**Task item**
Skip every picture, and output exactly the lines starting at the one with "TP4: test point (FILT) -> test point (CT)" and running through the last line of the material below.

**The input**
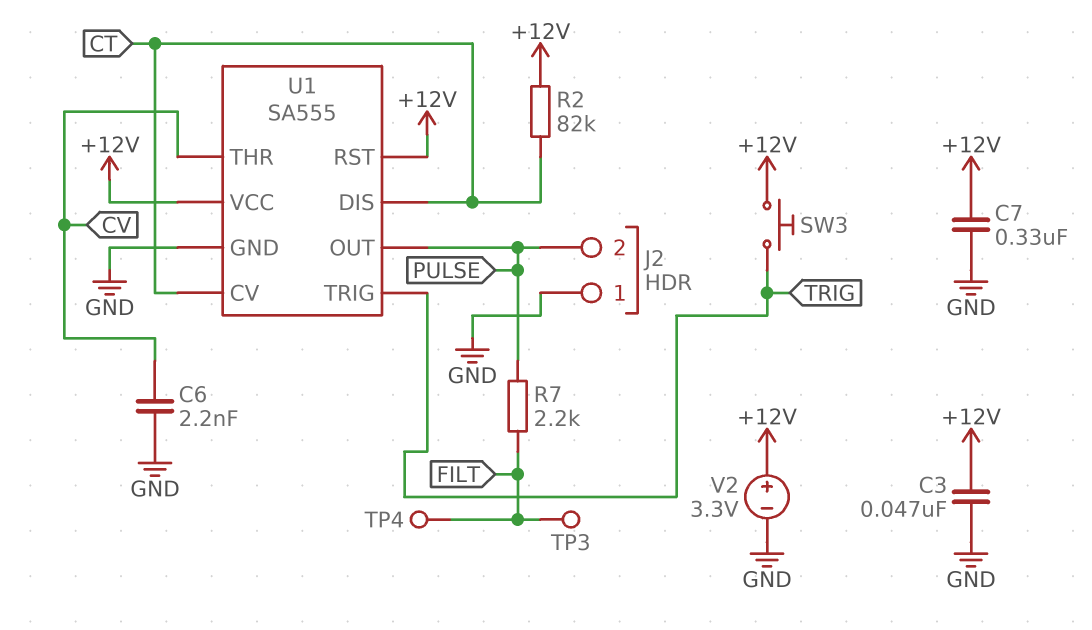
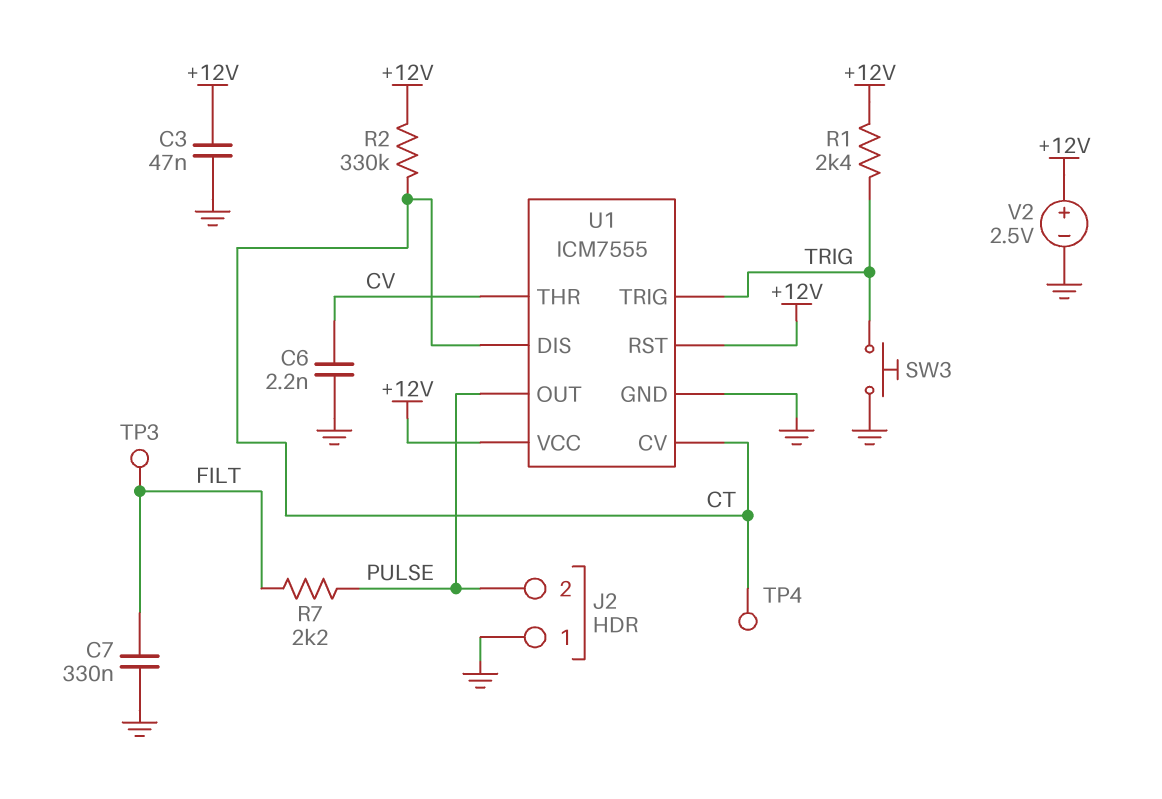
C7: 330nF (+12V, GND) -> 330nF (FILT, GND)
R1: none -> 2.4k (+12V, TRIG)
R2: 82k (+12V, CT) -> 330k (+12V, CT)
SW3: button (+12V, TRIG) -> button (GND, TRIG)
TP4: test point (FILT) -> test point (CT)
U1: SA555 -> ICM7555
V2: 3.3V (plus +12V, minus GND) -> 2.5V (plus +12V, minus GND)

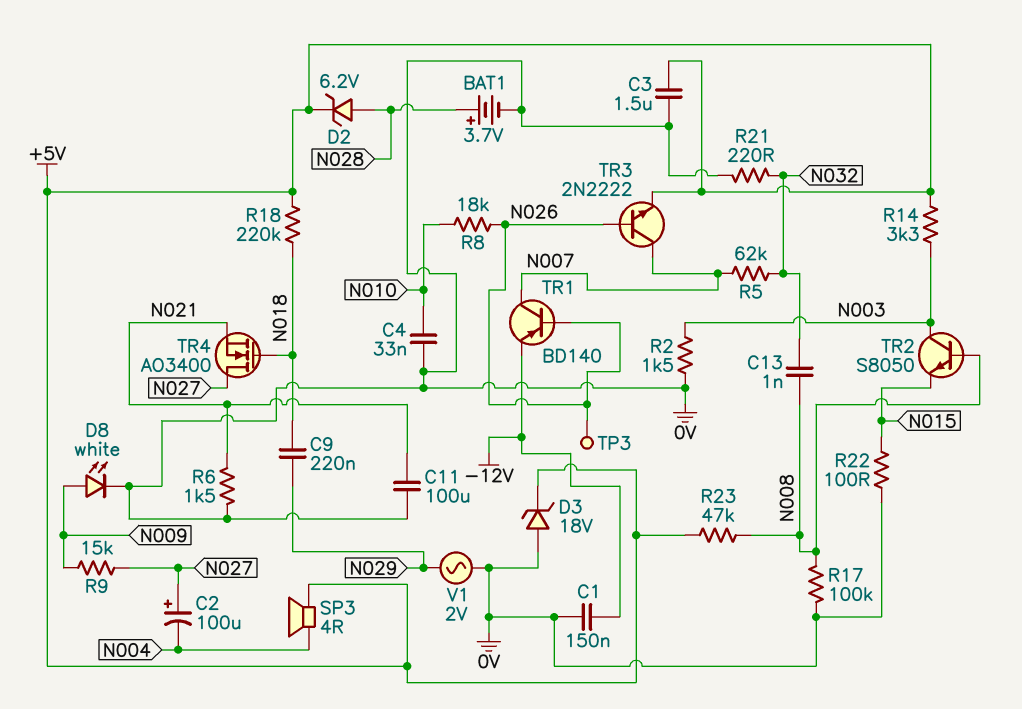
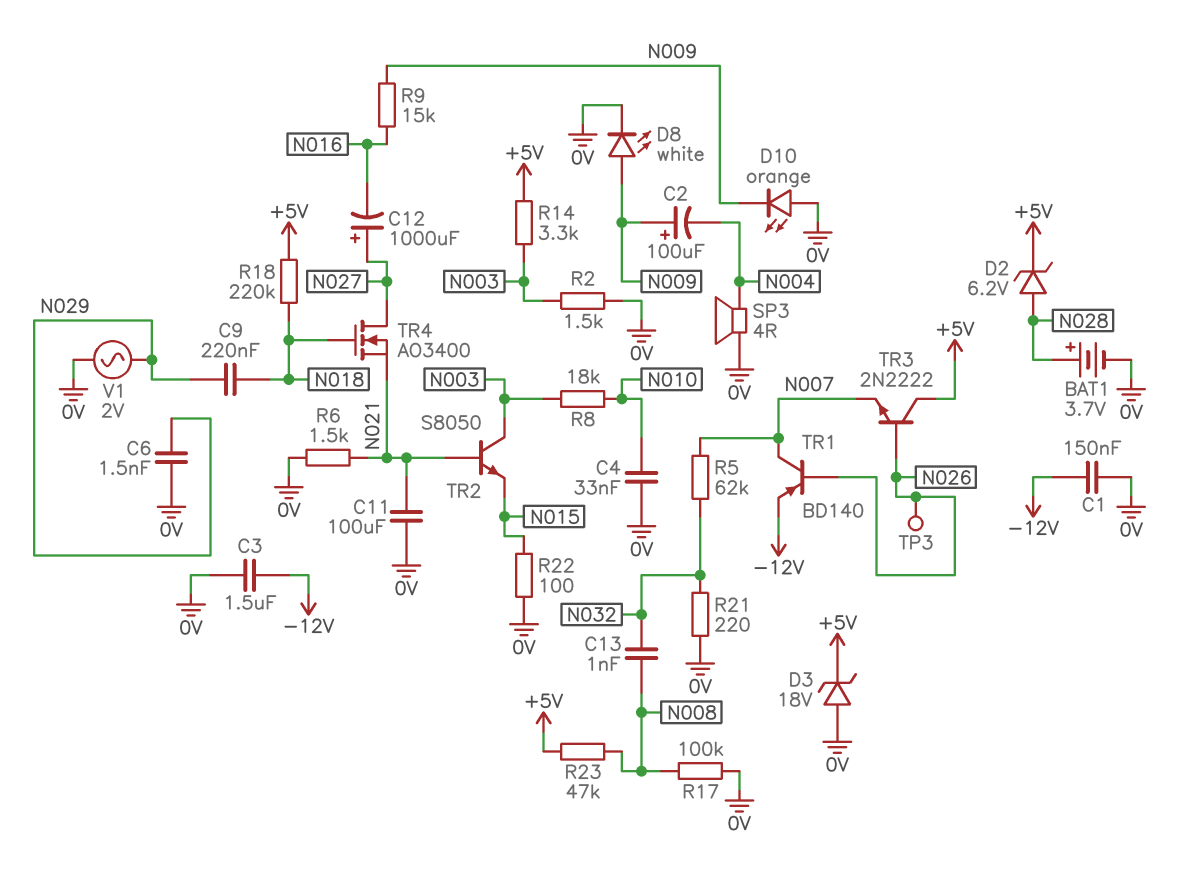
C2: 100uF (plus N027, minus N004) -> 100uF (plus N009, minus N004)
C3: 1.5uF (+5V, 0V) -> 1.5uF (-12V, 0V)
C6: none -> 1.5nF (0V, N029)
C12: none -> 1000uF (plus N027, minus N016)
D10: none -> LED orange (A 0V, K N009)
R8: 18k (N010, N026) -> 18k (N003, N010)
R9: 15k (N009, N027) -> 15k (N009, N016)
SP3: speaker 4R (+5V, N004) -> speaker 4R (0V, N004)
TR2: NPN S8050 (B N008, C N003, E N015) -> NPN S8050 (B N021, C N003, E N015)
TR3: NPN 2N2222 (B N026, C N007, E +5V) -> NPN 2N2222 (B N026, C +5V, E N007)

**Answer space**
TP4: test point (FILT) -> test point (CT)
U1: SA555 -> ICM7555
V2: 3.3V (plus +12V, minus GND) -> 2.5V (plus +12V, minus GND)

C2: 100uF (plus N027, minus N004) -> 100uF (plus N009, minus N004)
C3: 1.5uF (+5V, 0V) -> 1.5uF (-12V, 0V)
C6: none -> 1.5nF (0V, N029)
C12: none -> 1000uF (plus N027, minus N016)
D10: none -> LED orange (A 0V, K N009)
R8: 18k (N010, N026) -> 18k (N003, N010)
R9: 15k (N009, N027) -> 15k (N009, N016)
SP3: speaker 4R (+5V, N004) -> speaker 4R (0V, N004)
TR2: NPN S8050 (B N008, C N003, E N015) -> NPN S8050 (B N021, C N003, E N015)
TR3: NPN 2N2222 (B N026, C N007, E +5V) -> NPN 2N2222 (B N026, C +5V, E N007)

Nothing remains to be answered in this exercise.